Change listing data
Segment Open
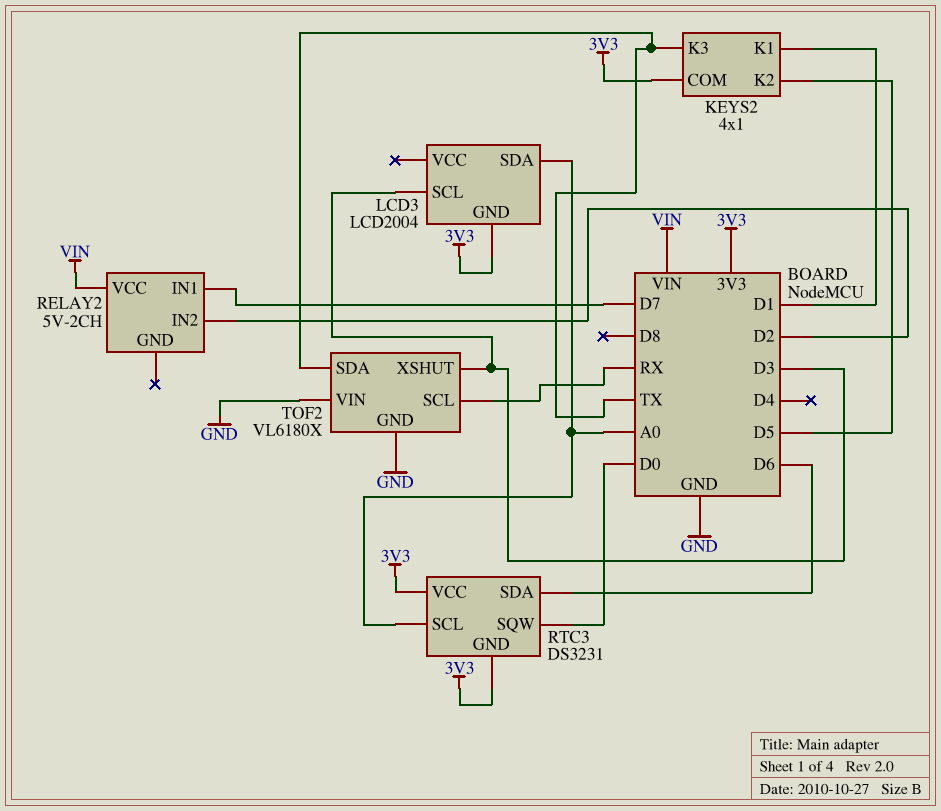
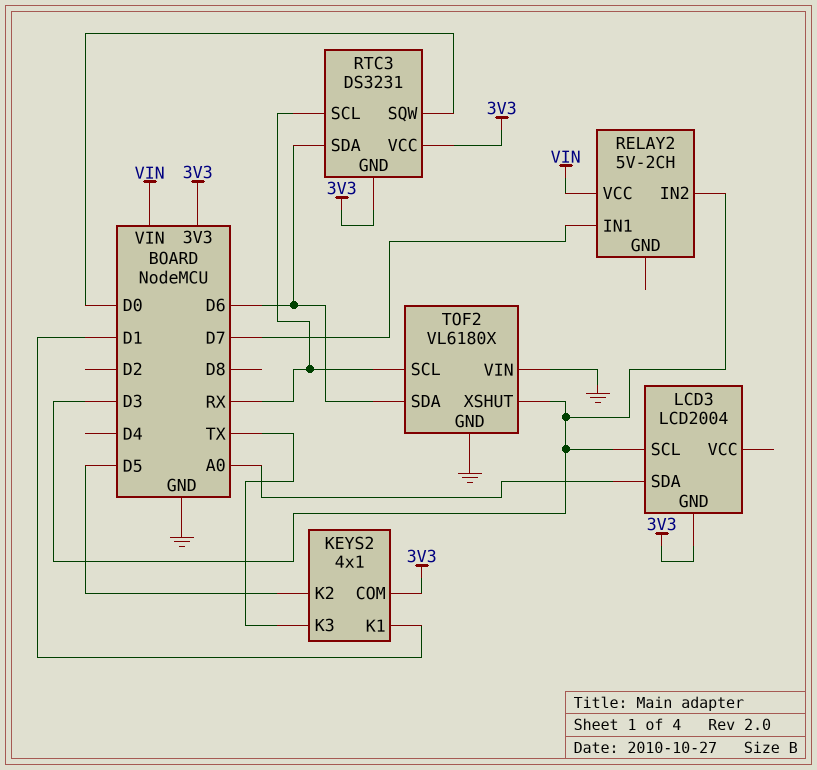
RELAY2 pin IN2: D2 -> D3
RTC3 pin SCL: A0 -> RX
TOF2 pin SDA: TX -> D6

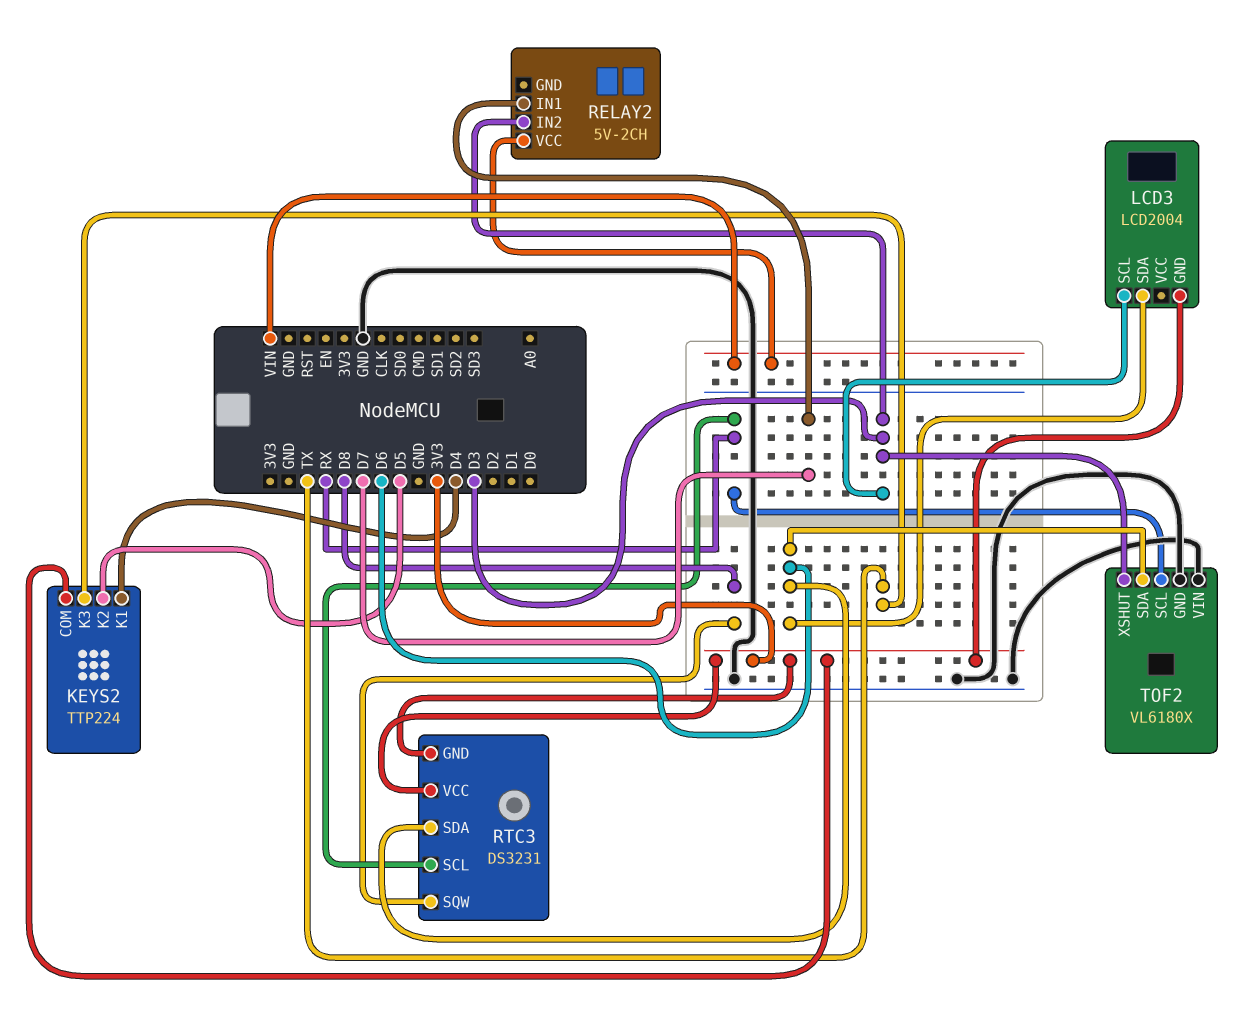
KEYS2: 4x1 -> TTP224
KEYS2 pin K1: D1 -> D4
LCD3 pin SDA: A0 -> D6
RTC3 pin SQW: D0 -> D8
Segment Closed
Segment Open
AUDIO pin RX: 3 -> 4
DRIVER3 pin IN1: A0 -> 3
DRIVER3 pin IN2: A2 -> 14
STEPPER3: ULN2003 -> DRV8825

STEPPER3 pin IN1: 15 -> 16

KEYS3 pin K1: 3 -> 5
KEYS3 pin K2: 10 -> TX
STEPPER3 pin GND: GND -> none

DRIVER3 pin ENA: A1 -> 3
Segment Closed
Segment Open
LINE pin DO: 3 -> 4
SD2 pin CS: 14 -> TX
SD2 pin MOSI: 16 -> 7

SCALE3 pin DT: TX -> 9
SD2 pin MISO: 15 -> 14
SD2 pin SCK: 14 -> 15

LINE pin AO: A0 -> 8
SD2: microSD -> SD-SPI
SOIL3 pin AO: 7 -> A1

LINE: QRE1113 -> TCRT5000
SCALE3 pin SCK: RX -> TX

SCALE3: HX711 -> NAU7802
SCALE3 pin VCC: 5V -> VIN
Segment Closed
About this exercise —
Return, word for word, the lines of the data above from the line with "SD2 pin CS: 14 -> TX" through the line with "SCALE3 pin VCC: 5V -> VIN", inclusive.

Expected answer —
SD2 pin CS: 14 -> TX
SD2 pin MOSI: 16 -> 7

SCALE3 pin DT: TX -> 9
SD2 pin MISO: 15 -> 14
SD2 pin SCK: 14 -> 15

LINE pin AO: A0 -> 8
SD2: microSD -> SD-SPI
SOIL3 pin AO: 7 -> A1

LINE: QRE1113 -> TCRT5000
SCALE3 pin SCK: RX -> TX

SCALE3: HX711 -> NAU7802
SCALE3 pin VCC: 5V -> VIN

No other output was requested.